> [Exercise requirements]
Taking the line that contains "C206: 100nF (CMP, GND) -> 100nF (GND, VTH)" as the first, copy exactly every line through the last line of the records, and nothing else.

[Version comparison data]
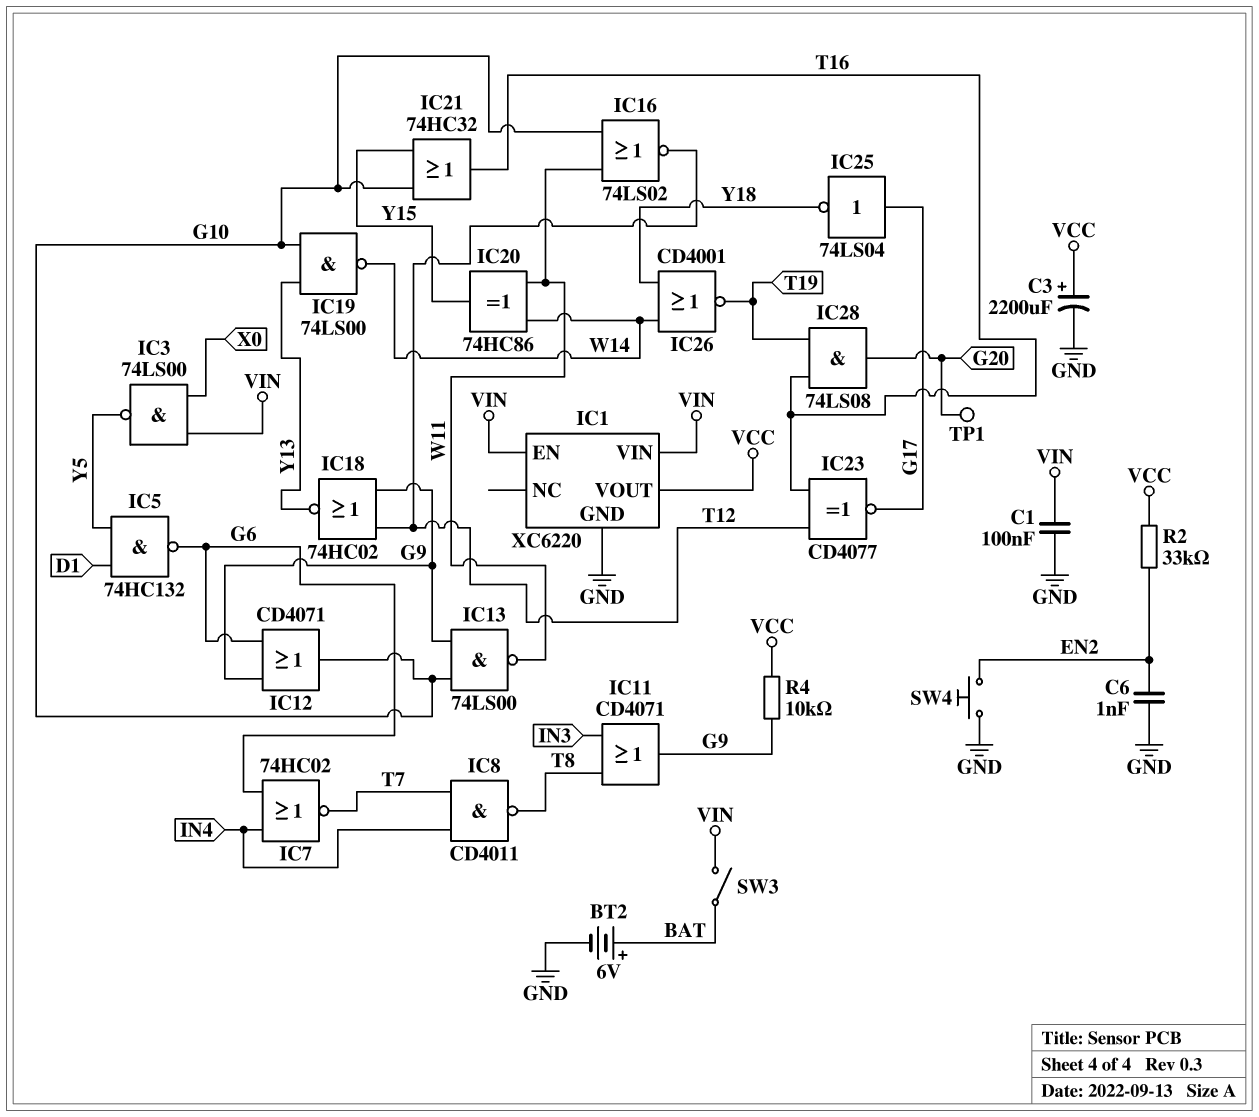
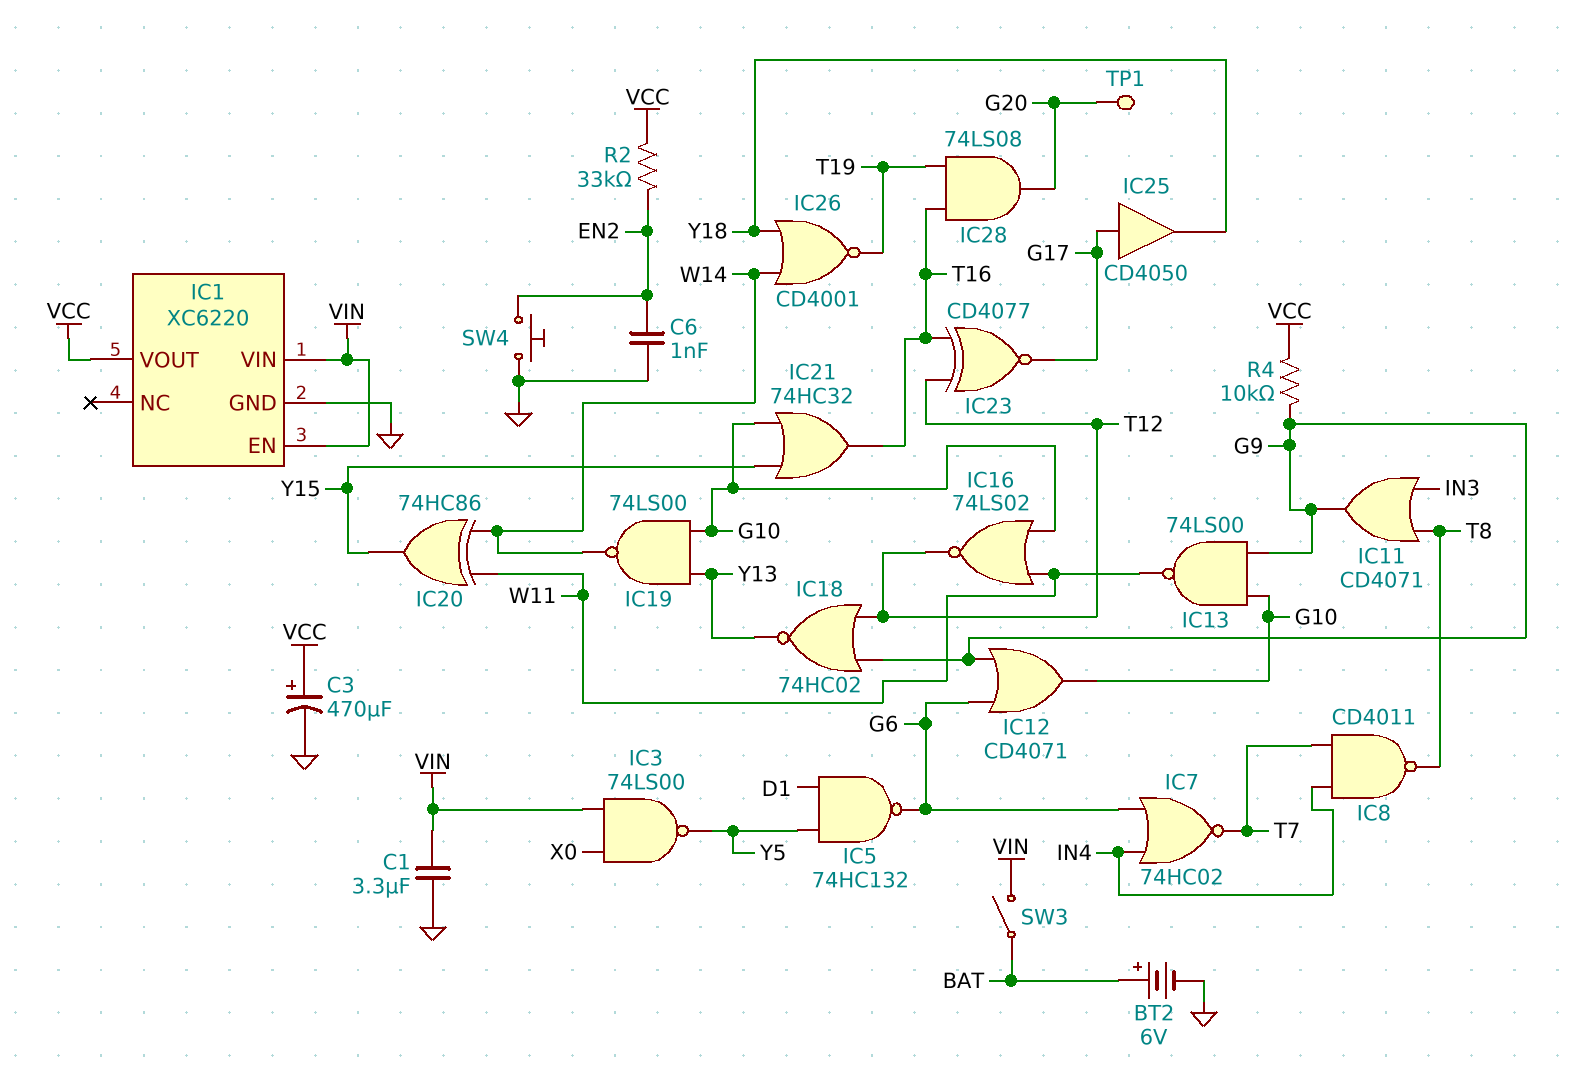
C1: 100nF (GND, VIN) -> 3.3uF (GND, VIN)
C3: 2200uF (plus VCC, minus GND) -> 470uF (plus VCC, minus GND)
IC25: NOT 74LS04 (in G17, out Y18) -> buffer CD4050 (in G17, out Y18)

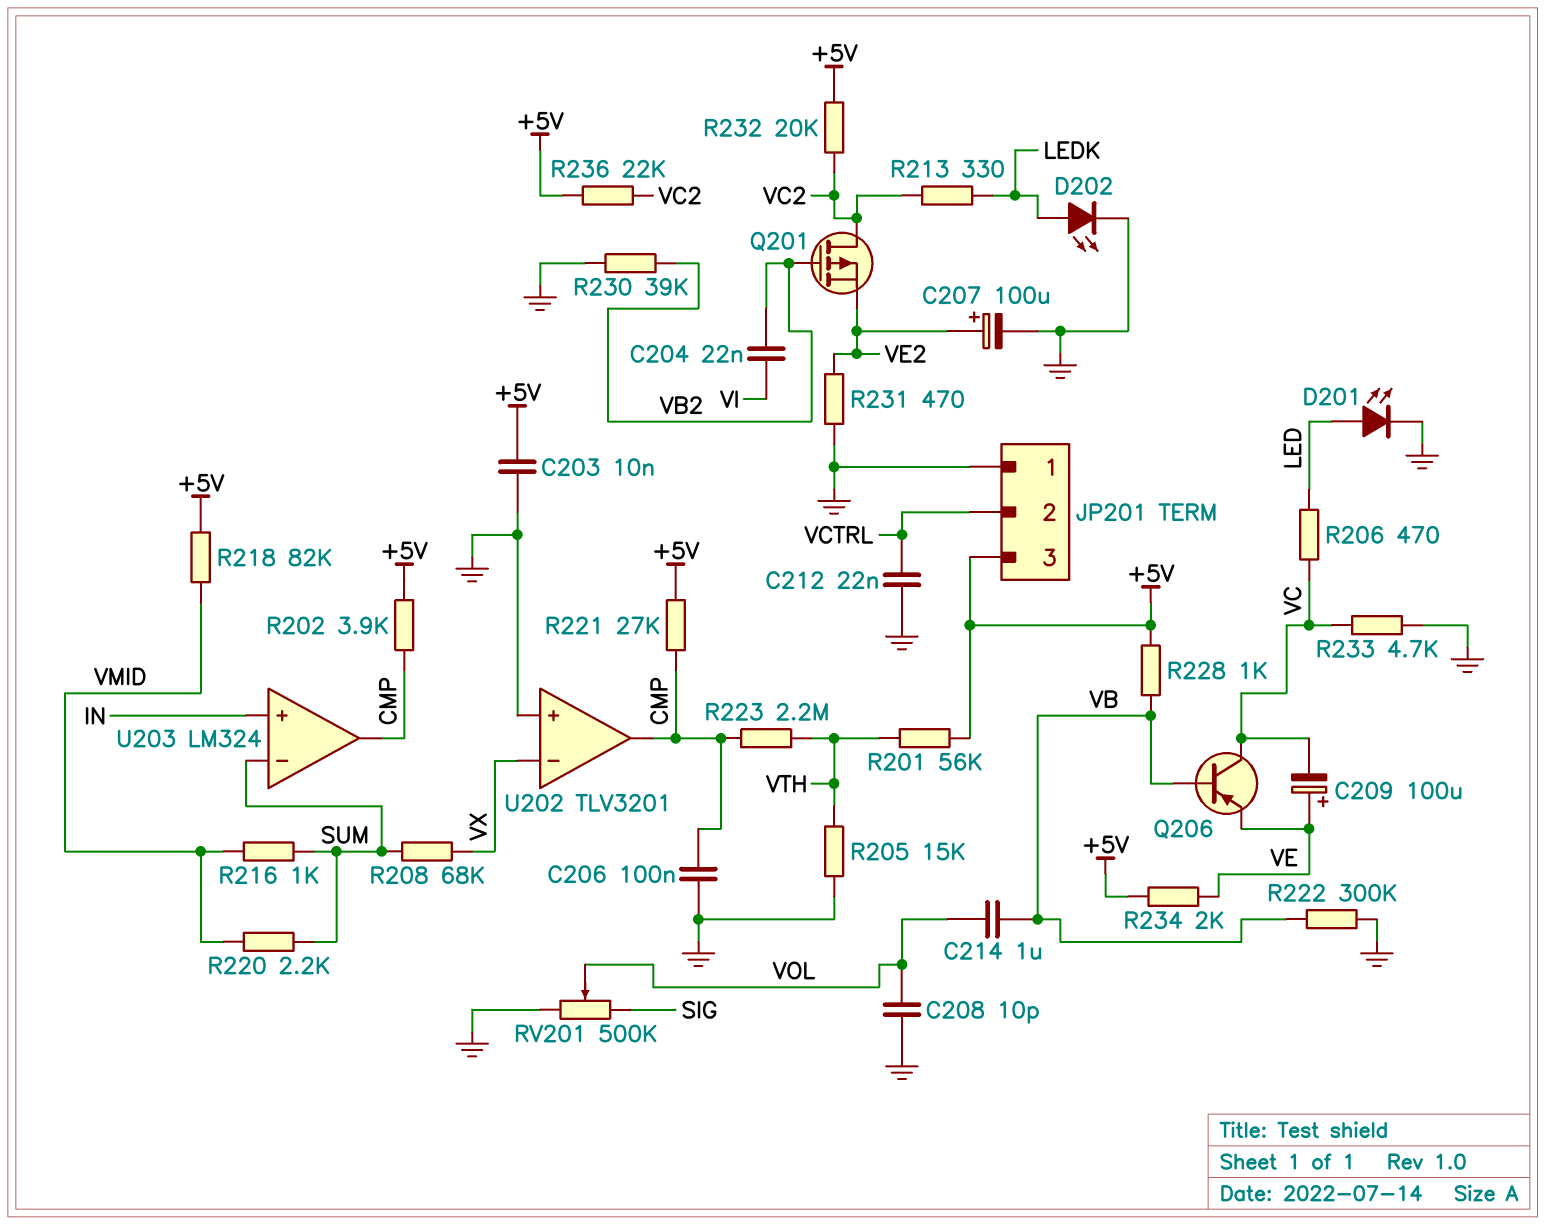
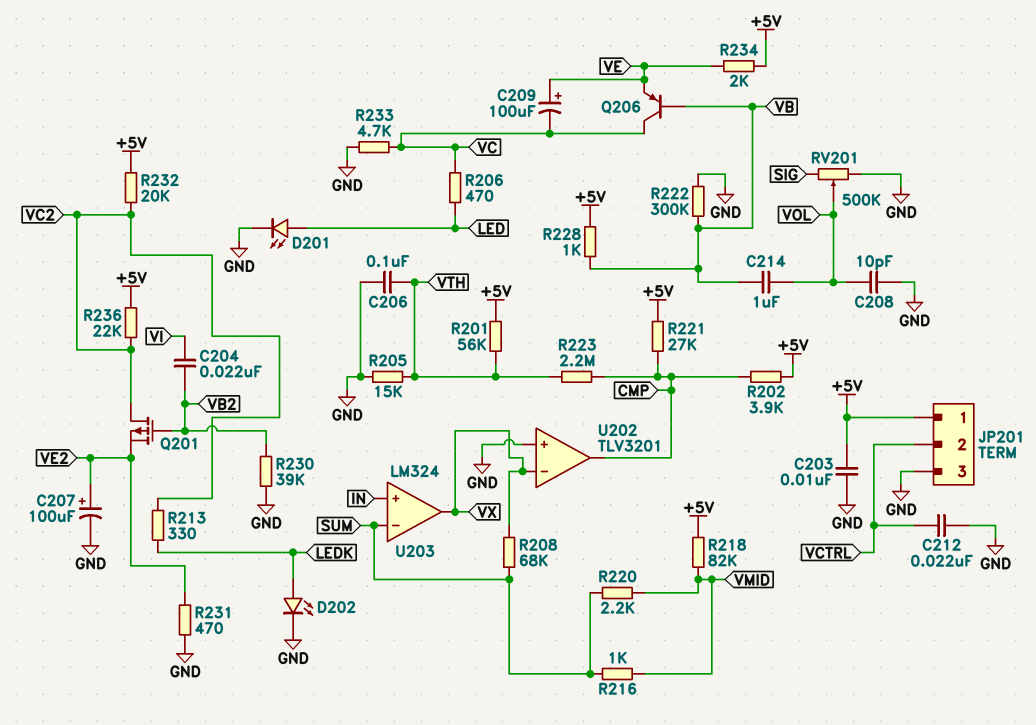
C206: 100nF (CMP, GND) -> 100nF (GND, VTH)
JP201 pin 1: GND -> +5V
JP201 pin 3: +5V -> GND
U203 pin out: CMP -> VX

> [Answer space]
C206: 100nF (CMP, GND) -> 100nF (GND, VTH)
JP201 pin 1: GND -> +5V
JP201 pin 3: +5V -> GND
U203 pin out: CMP -> VX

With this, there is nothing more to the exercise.